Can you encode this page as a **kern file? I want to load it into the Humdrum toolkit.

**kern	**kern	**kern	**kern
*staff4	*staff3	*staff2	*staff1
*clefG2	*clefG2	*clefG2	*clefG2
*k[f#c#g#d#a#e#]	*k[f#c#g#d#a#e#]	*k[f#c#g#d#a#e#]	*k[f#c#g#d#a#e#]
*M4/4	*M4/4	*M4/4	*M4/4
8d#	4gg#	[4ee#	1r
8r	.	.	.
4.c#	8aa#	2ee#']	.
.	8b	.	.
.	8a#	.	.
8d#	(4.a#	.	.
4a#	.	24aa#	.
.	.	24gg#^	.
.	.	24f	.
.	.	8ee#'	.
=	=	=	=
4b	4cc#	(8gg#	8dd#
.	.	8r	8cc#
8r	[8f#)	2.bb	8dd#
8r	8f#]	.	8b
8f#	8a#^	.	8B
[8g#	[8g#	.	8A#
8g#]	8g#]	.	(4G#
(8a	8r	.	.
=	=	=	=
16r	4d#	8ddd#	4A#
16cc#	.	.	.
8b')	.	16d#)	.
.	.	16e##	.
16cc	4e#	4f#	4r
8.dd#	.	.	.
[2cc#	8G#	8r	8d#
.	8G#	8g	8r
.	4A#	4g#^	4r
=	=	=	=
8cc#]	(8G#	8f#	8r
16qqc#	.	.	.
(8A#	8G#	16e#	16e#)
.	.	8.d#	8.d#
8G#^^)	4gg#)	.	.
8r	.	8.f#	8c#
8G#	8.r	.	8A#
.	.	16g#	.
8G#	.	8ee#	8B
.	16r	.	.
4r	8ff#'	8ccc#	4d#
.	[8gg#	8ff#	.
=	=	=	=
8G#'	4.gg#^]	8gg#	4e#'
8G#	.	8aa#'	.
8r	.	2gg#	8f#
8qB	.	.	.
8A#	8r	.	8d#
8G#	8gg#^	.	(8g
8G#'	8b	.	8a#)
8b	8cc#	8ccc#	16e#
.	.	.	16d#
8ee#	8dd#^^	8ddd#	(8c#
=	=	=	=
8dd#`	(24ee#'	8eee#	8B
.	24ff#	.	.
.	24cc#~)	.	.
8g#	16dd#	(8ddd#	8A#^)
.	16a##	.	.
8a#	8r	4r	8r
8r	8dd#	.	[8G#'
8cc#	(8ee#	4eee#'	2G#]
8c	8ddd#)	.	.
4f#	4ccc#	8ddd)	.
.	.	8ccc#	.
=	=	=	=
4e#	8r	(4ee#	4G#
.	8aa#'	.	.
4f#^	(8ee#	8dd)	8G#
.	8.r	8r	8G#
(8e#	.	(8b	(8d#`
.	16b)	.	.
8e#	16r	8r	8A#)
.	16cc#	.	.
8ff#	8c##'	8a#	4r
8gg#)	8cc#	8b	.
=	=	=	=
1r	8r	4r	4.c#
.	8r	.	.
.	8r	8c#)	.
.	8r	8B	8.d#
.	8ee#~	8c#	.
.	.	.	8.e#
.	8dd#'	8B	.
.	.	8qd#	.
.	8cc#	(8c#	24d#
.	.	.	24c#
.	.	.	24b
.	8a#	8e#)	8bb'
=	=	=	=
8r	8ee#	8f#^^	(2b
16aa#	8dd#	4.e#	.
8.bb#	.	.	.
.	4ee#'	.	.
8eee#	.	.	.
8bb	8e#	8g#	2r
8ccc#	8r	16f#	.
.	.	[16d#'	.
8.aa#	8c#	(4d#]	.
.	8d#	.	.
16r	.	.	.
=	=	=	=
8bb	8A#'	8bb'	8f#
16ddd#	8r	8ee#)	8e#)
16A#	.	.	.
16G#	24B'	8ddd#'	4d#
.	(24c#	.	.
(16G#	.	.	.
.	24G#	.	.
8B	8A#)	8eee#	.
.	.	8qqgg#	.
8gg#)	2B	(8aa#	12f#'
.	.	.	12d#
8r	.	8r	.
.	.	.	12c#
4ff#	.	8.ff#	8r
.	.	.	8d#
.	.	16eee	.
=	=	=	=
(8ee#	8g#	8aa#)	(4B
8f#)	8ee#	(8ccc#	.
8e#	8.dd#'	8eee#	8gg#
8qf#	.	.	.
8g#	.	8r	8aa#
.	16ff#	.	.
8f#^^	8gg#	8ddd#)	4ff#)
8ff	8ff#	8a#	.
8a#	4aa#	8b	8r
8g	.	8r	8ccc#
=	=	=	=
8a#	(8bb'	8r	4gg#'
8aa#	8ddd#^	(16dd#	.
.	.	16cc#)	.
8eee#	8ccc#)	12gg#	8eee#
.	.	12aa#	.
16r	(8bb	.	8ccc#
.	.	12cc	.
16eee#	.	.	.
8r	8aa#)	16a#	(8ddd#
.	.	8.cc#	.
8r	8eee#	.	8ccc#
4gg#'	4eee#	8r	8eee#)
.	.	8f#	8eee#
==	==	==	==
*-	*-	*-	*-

TASK GOAL
Show each line from the rows above that contains the string "kern".

SOLUTION FOR THIS TASK
Can you encode this page as a **kern file? I want to load it into the Humdrum toolkit.
**kern	**kern	**kern	**kern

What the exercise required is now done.